• Problem to work on:
Print each record that follows exactly, leaving the pictures behind.

• Items from a data source:

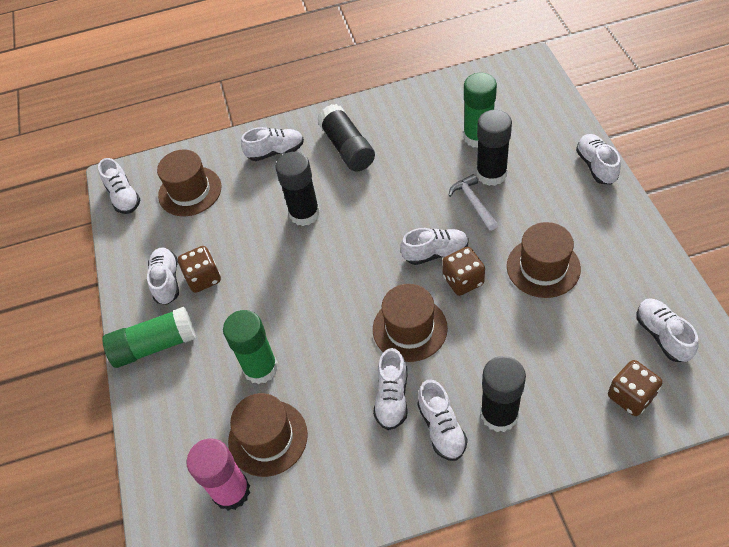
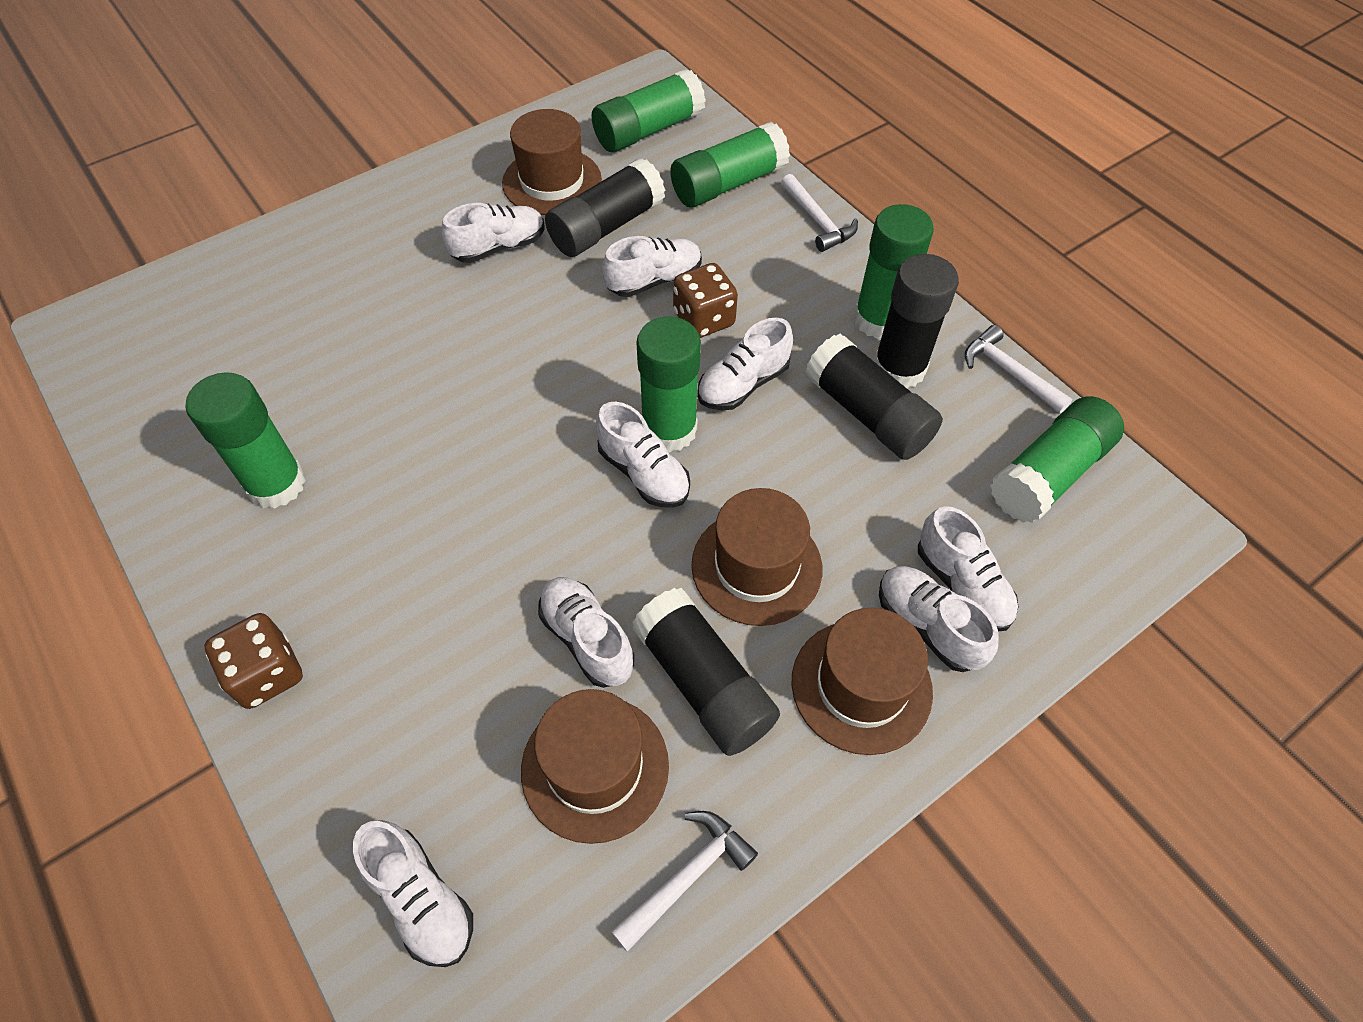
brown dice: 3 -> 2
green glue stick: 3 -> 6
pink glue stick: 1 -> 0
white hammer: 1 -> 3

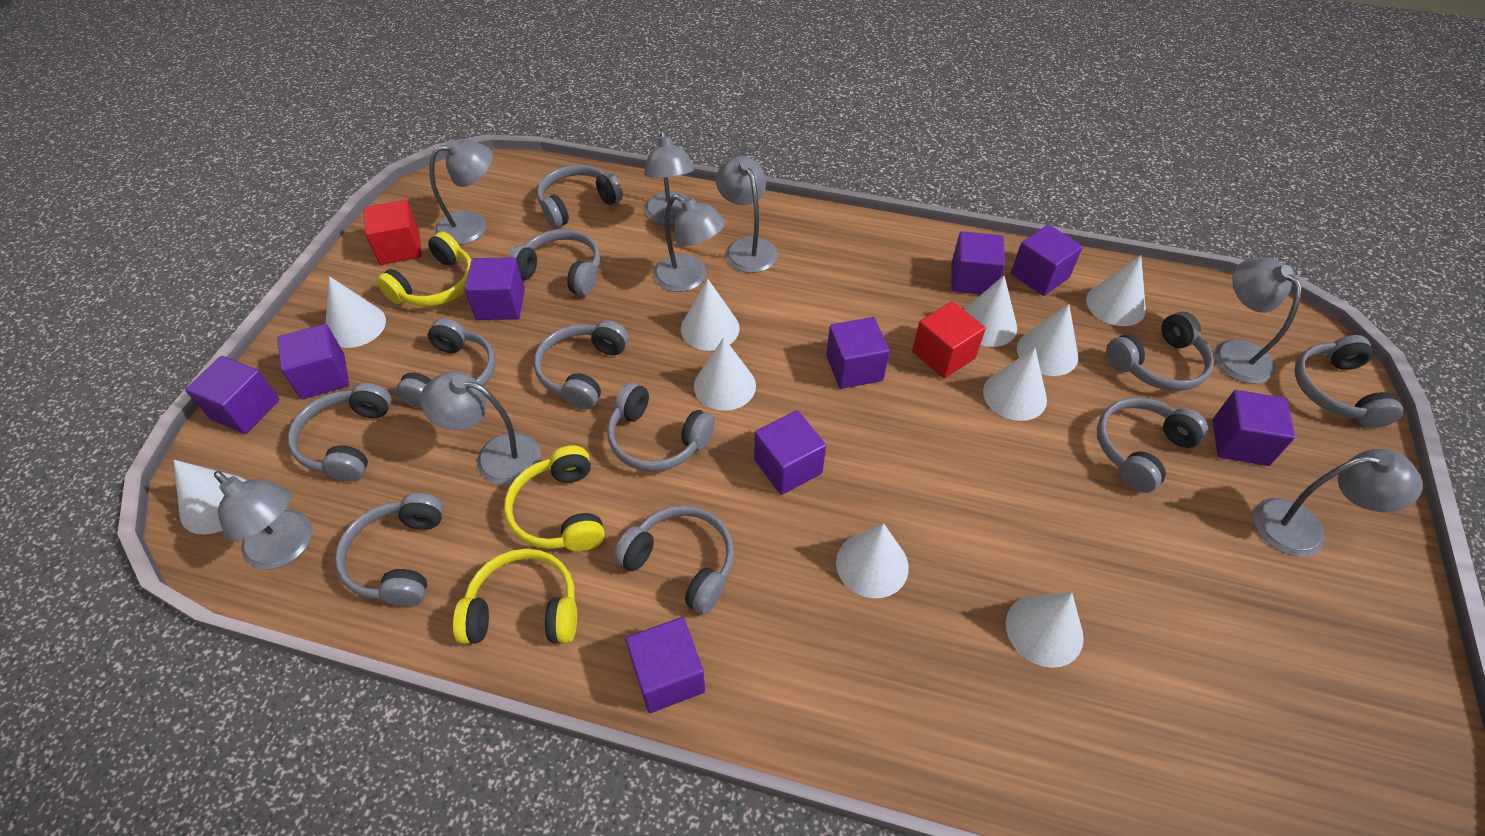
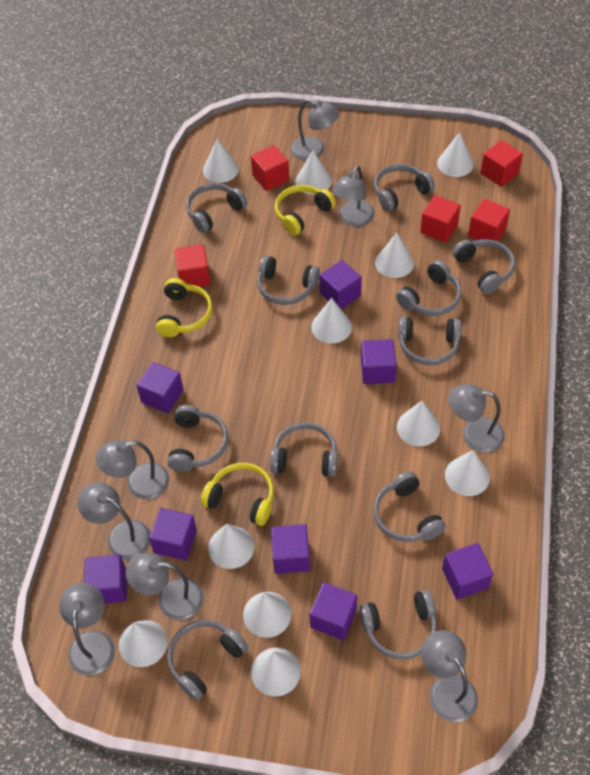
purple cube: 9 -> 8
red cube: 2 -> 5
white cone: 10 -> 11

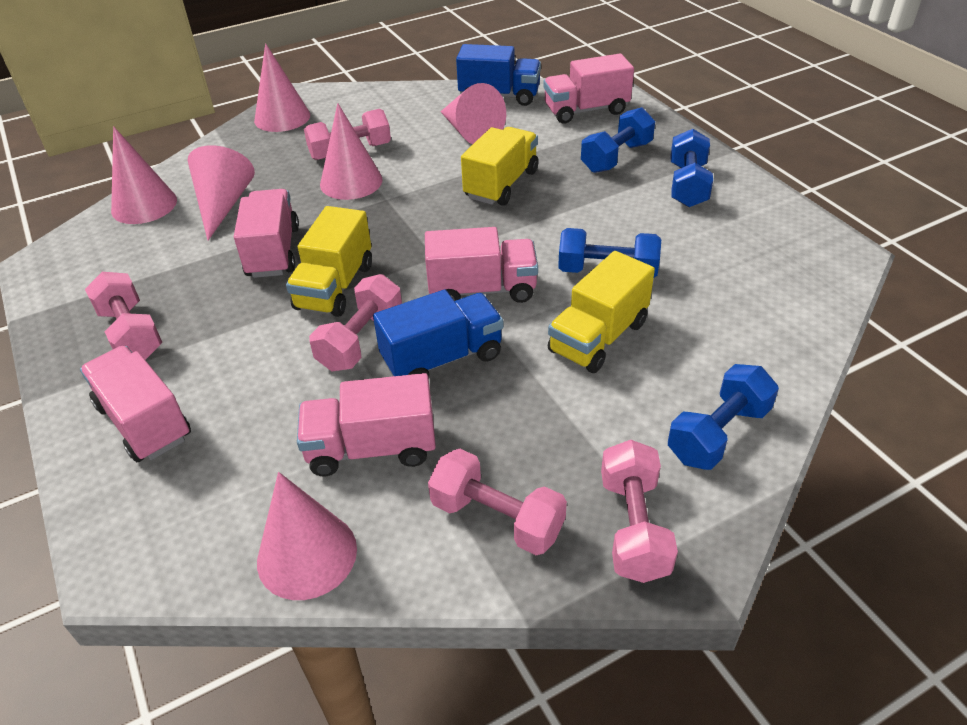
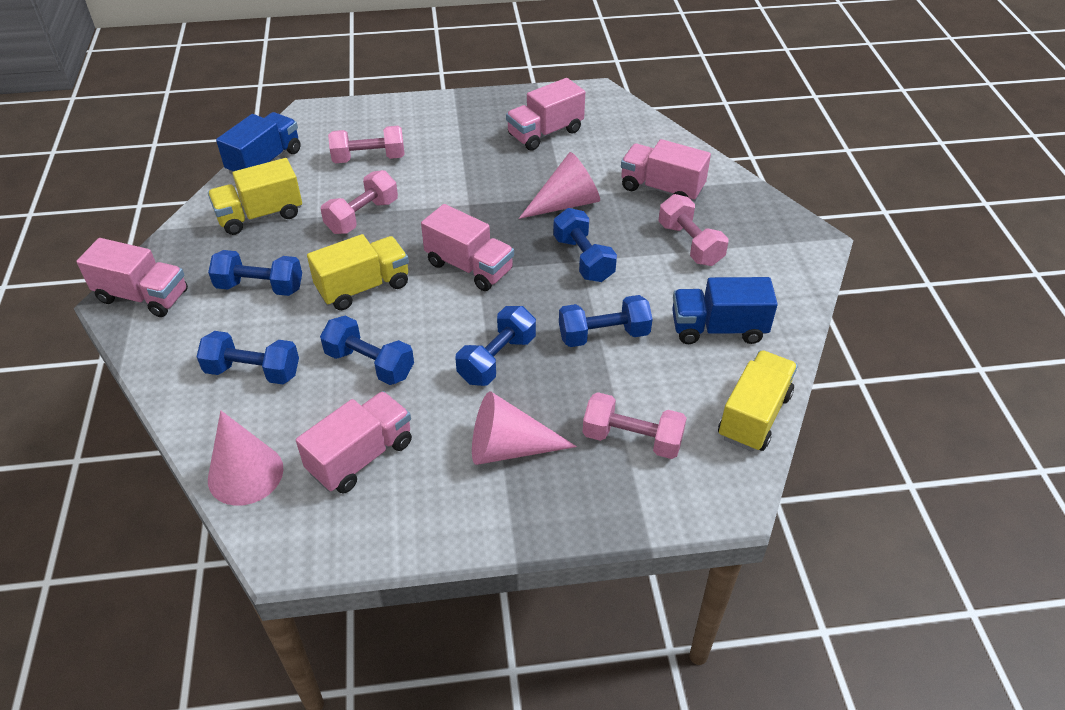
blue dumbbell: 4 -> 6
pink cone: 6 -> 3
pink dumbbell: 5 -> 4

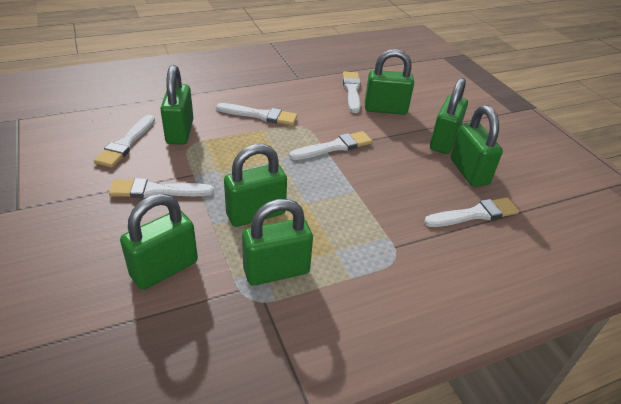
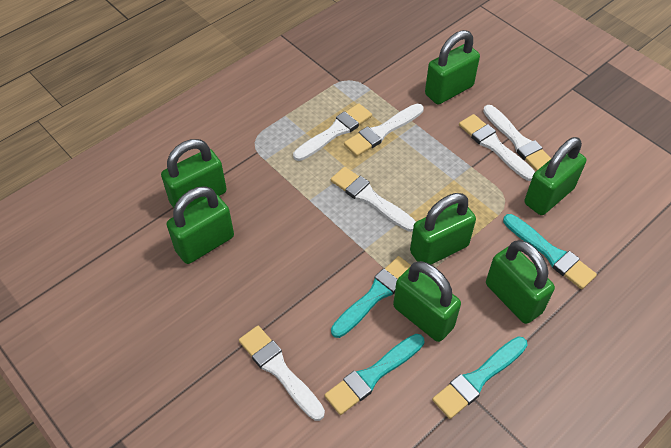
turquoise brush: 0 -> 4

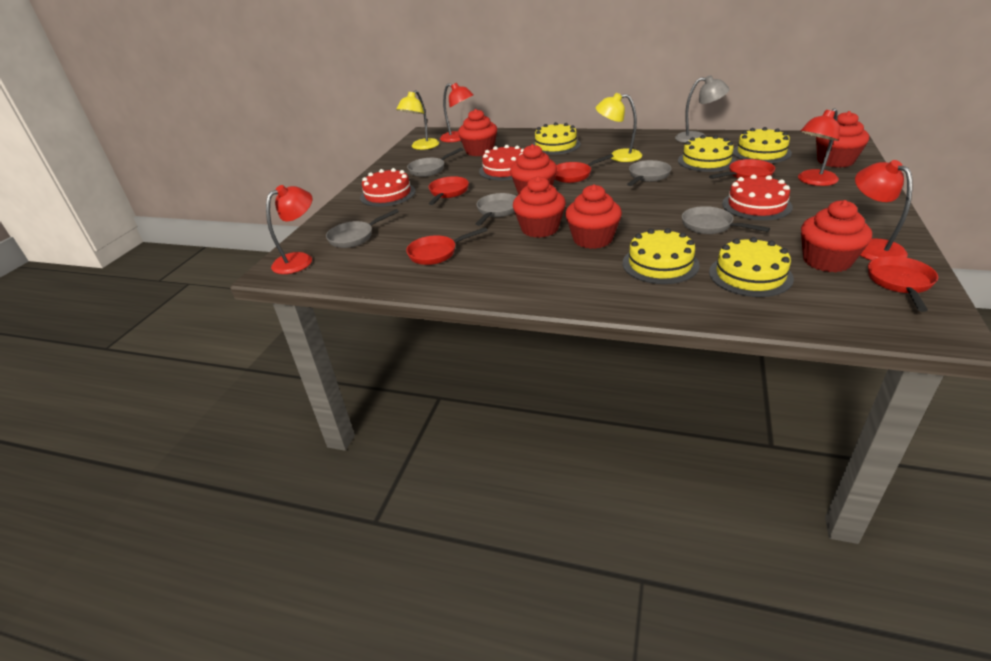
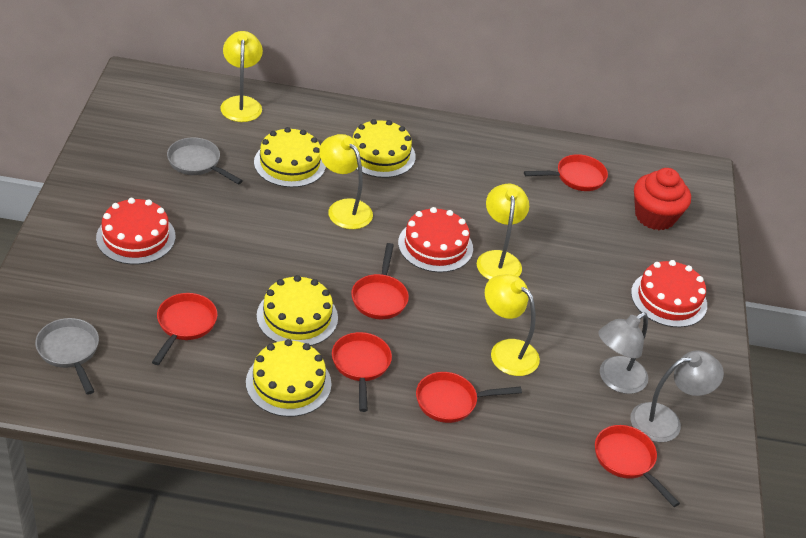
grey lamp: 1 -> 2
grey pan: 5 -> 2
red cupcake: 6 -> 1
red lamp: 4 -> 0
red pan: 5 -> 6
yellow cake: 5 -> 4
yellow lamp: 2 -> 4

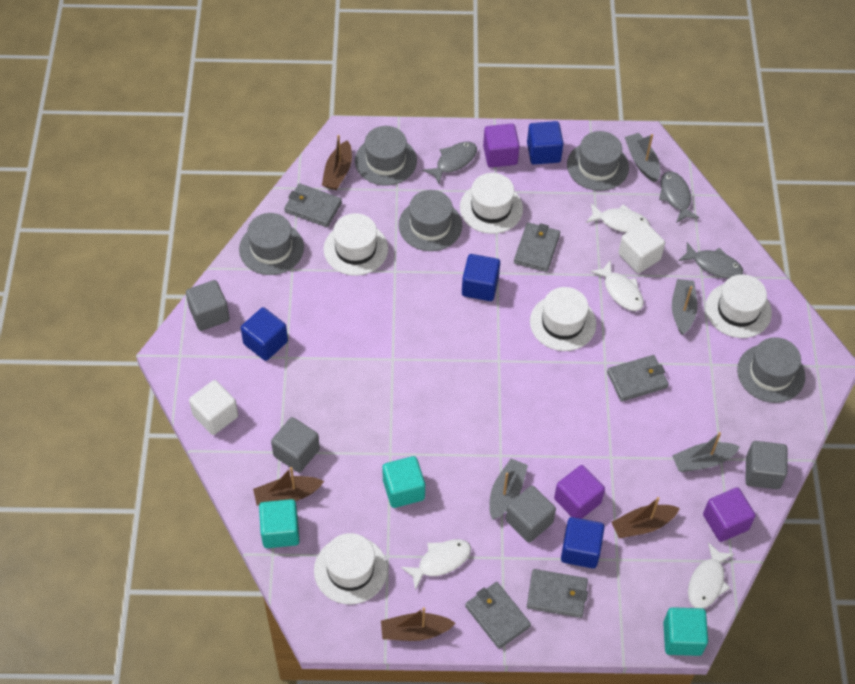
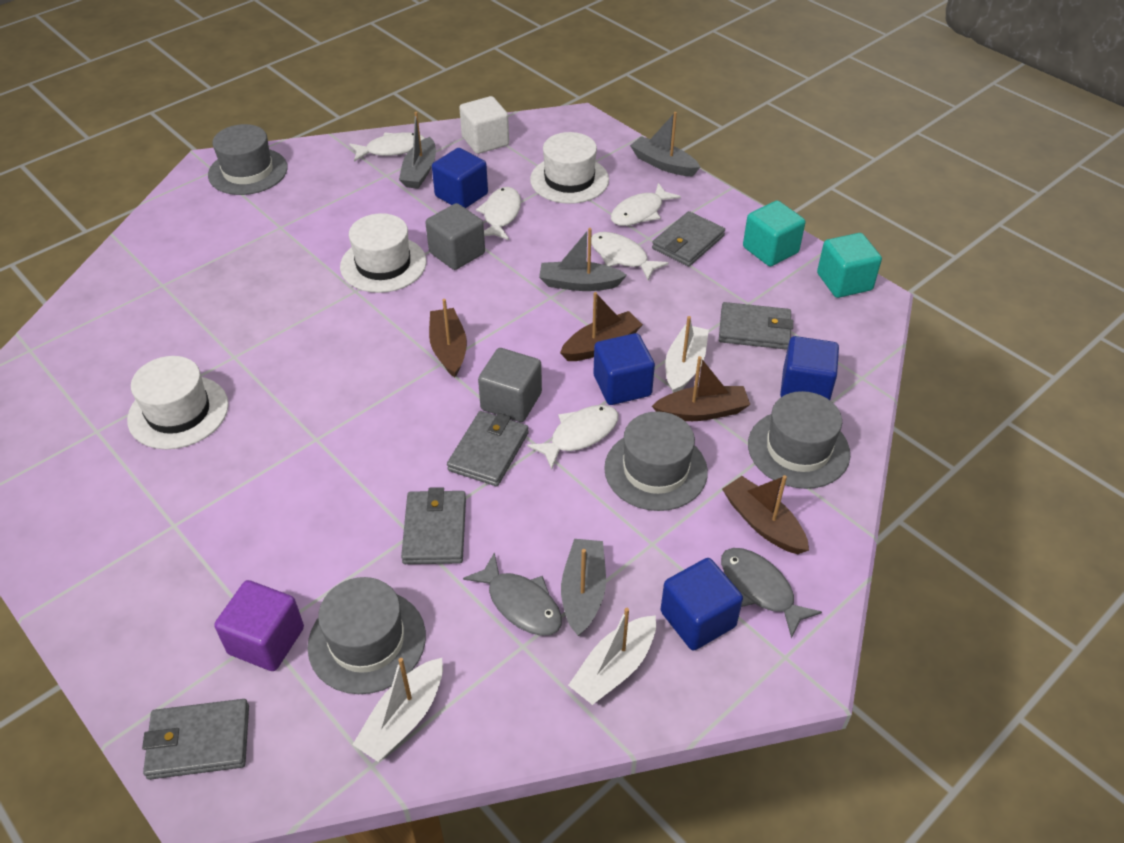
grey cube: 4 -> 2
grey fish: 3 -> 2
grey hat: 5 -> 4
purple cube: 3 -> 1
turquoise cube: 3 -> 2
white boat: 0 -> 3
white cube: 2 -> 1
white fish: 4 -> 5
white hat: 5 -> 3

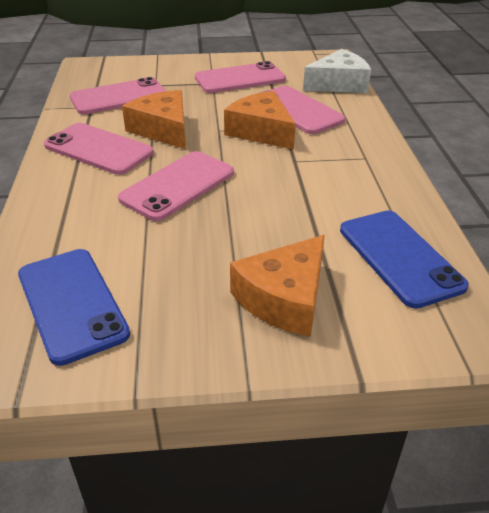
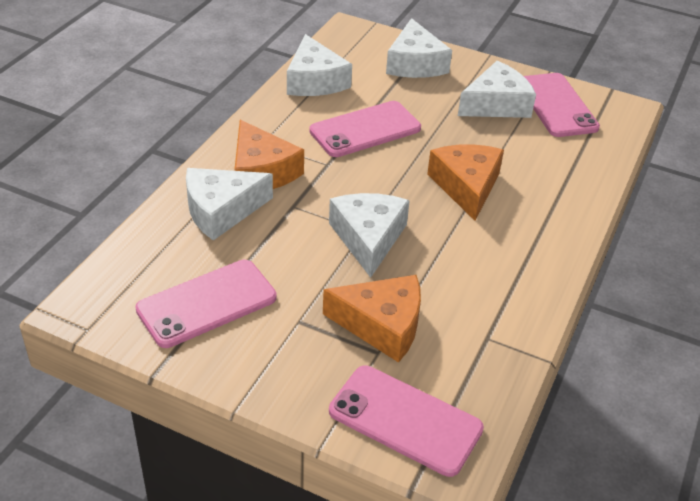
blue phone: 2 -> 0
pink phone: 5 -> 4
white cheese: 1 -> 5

• Written answer:
brown dice: 3 -> 2
green glue stick: 3 -> 6
pink glue stick: 1 -> 0
white hammer: 1 -> 3

purple cube: 9 -> 8
red cube: 2 -> 5
white cone: 10 -> 11

blue dumbbell: 4 -> 6
pink cone: 6 -> 3
pink dumbbell: 5 -> 4

turquoise brush: 0 -> 4

grey lamp: 1 -> 2
grey pan: 5 -> 2
red cupcake: 6 -> 1
red lamp: 4 -> 0
red pan: 5 -> 6
yellow cake: 5 -> 4
yellow lamp: 2 -> 4

grey cube: 4 -> 2
grey fish: 3 -> 2
grey hat: 5 -> 4
purple cube: 3 -> 1
turquoise cube: 3 -> 2
white boat: 0 -> 3
white cube: 2 -> 1
white fish: 4 -> 5
white hat: 5 -> 3

blue phone: 2 -> 0
pink phone: 5 -> 4
white cheese: 1 -> 5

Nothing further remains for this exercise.